No line before the one containing "blue camera: 1 -> 0" should appear; that line and all lines after it, through the end of the data, are to be set down exactly.

Record excerpts section start

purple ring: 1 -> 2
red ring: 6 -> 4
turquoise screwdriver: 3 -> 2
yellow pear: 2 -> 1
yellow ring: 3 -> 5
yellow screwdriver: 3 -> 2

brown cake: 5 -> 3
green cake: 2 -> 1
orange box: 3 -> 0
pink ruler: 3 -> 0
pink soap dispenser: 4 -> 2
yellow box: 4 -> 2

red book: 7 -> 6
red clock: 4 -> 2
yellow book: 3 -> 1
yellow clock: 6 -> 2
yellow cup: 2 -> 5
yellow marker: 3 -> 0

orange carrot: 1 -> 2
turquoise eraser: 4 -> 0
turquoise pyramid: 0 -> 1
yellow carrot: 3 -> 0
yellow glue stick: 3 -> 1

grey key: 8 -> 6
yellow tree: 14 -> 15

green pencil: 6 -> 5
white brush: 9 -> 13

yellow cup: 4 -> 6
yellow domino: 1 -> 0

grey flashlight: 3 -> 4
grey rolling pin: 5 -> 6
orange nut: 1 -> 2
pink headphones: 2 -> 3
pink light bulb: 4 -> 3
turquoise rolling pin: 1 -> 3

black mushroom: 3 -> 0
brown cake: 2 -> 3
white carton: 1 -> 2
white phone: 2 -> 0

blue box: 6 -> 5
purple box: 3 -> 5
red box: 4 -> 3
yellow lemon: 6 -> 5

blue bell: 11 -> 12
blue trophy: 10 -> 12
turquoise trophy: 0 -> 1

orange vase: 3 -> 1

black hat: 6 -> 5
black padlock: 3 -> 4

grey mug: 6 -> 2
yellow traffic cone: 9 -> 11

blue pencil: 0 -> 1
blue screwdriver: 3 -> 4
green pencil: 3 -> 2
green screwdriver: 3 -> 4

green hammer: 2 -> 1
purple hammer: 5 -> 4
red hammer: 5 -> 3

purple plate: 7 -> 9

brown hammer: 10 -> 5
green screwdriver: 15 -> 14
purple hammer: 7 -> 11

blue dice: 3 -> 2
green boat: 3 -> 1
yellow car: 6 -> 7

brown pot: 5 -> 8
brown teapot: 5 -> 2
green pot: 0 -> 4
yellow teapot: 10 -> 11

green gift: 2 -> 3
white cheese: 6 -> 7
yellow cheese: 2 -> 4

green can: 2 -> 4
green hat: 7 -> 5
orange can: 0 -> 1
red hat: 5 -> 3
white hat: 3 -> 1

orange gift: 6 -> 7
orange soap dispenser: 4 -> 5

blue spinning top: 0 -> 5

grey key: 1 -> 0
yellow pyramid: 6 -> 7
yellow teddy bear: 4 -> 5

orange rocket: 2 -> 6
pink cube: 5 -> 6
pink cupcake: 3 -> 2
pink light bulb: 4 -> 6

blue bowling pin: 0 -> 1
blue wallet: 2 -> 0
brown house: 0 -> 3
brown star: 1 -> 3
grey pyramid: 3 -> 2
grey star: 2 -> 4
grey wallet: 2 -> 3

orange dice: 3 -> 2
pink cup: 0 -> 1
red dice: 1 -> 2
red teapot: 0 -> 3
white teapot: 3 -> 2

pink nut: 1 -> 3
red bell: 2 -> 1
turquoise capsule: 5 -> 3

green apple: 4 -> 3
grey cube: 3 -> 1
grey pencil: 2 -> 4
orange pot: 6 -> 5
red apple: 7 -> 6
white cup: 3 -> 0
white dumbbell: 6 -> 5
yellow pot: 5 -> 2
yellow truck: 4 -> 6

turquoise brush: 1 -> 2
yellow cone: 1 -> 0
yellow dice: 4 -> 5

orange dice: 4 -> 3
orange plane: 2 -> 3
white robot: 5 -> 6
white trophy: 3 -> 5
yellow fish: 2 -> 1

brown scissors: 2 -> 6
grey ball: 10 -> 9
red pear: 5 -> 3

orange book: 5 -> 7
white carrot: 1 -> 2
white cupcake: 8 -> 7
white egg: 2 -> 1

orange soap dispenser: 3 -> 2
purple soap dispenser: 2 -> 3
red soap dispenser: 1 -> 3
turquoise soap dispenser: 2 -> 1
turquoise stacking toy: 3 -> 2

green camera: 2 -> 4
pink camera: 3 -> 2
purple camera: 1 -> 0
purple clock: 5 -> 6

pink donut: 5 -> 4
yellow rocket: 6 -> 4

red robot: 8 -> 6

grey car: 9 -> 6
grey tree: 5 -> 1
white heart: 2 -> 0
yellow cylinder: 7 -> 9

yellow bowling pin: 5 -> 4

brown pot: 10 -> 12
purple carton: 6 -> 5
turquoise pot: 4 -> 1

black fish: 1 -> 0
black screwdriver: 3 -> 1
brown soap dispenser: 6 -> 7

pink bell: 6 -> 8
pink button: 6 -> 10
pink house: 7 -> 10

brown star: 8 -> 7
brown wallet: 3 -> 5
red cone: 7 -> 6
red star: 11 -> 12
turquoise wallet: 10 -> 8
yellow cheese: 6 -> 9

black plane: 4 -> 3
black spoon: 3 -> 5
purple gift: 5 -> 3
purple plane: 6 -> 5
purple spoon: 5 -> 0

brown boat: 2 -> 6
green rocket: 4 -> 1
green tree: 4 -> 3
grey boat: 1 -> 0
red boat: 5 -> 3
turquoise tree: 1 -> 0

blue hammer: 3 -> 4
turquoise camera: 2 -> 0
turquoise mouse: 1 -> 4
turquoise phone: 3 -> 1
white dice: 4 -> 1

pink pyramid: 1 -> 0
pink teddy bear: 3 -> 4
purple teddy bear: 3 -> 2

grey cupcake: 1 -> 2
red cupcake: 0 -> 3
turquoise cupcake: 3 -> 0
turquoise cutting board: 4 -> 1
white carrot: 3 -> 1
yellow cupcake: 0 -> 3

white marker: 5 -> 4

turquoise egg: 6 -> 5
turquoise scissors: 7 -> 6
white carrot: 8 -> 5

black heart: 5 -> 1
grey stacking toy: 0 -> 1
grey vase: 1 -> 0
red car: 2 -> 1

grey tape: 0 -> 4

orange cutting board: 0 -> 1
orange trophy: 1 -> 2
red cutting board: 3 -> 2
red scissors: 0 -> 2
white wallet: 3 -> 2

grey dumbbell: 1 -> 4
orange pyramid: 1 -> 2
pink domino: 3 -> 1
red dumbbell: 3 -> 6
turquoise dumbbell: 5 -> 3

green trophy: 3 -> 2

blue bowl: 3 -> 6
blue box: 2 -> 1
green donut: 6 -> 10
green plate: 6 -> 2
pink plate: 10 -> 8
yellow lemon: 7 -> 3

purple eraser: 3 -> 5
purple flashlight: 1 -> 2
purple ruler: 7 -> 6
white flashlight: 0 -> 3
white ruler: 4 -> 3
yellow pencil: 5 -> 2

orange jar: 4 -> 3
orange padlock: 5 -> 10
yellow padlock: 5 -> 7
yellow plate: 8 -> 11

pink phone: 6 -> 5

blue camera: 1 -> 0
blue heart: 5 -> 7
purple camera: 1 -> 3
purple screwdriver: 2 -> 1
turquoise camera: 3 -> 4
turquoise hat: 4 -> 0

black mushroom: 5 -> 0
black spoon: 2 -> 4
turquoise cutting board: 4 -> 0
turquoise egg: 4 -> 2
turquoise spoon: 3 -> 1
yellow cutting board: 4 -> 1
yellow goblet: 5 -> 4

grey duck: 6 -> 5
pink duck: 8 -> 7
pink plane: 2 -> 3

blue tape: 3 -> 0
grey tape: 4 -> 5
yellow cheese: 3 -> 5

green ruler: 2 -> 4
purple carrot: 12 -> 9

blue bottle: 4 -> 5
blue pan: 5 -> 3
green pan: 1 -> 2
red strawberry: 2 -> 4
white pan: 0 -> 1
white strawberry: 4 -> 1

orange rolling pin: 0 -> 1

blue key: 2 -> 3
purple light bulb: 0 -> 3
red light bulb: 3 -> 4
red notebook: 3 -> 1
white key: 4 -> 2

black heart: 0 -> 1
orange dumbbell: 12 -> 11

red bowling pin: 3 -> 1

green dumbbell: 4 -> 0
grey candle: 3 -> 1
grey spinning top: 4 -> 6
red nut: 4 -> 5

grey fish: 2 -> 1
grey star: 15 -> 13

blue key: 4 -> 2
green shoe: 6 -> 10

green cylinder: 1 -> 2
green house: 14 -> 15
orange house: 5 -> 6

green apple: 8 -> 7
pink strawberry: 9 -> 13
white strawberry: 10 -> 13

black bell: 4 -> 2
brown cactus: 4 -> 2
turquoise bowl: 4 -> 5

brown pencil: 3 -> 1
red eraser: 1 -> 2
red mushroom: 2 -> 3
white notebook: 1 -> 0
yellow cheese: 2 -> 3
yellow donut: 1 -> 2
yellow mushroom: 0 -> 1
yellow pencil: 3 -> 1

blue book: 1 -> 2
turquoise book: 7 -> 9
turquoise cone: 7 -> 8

Record excerpts section end

**Task answer**:
blue camera: 1 -> 0
blue heart: 5 -> 7
purple camera: 1 -> 3
purple screwdriver: 2 -> 1
turquoise camera: 3 -> 4
turquoise hat: 4 -> 0

black mushroom: 5 -> 0
black spoon: 2 -> 4
turquoise cutting board: 4 -> 0
turquoise egg: 4 -> 2
turquoise spoon: 3 -> 1
yellow cutting board: 4 -> 1
yellow goblet: 5 -> 4

grey duck: 6 -> 5
pink duck: 8 -> 7
pink plane: 2 -> 3

blue tape: 3 -> 0
grey tape: 4 -> 5
yellow cheese: 3 -> 5

green ruler: 2 -> 4
purple carrot: 12 -> 9

blue bottle: 4 -> 5
blue pan: 5 -> 3
green pan: 1 -> 2
red strawberry: 2 -> 4
white pan: 0 -> 1
white strawberry: 4 -> 1

orange rolling pin: 0 -> 1

blue key: 2 -> 3
purple light bulb: 0 -> 3
red light bulb: 3 -> 4
red notebook: 3 -> 1
white key: 4 -> 2

black heart: 0 -> 1
orange dumbbell: 12 -> 11

red bowling pin: 3 -> 1

green dumbbell: 4 -> 0
grey candle: 3 -> 1
grey spinning top: 4 -> 6
red nut: 4 -> 5

grey fish: 2 -> 1
grey star: 15 -> 13

blue key: 4 -> 2
green shoe: 6 -> 10

green cylinder: 1 -> 2
green house: 14 -> 15
orange house: 5 -> 6

green apple: 8 -> 7
pink strawberry: 9 -> 13
white strawberry: 10 -> 13

black bell: 4 -> 2
brown cactus: 4 -> 2
turquoise bowl: 4 -> 5

brown pencil: 3 -> 1
red eraser: 1 -> 2
red mushroom: 2 -> 3
white notebook: 1 -> 0
yellow cheese: 2 -> 3
yellow donut: 1 -> 2
yellow mushroom: 0 -> 1
yellow pencil: 3 -> 1

blue book: 1 -> 2
turquoise book: 7 -> 9
turquoise cone: 7 -> 8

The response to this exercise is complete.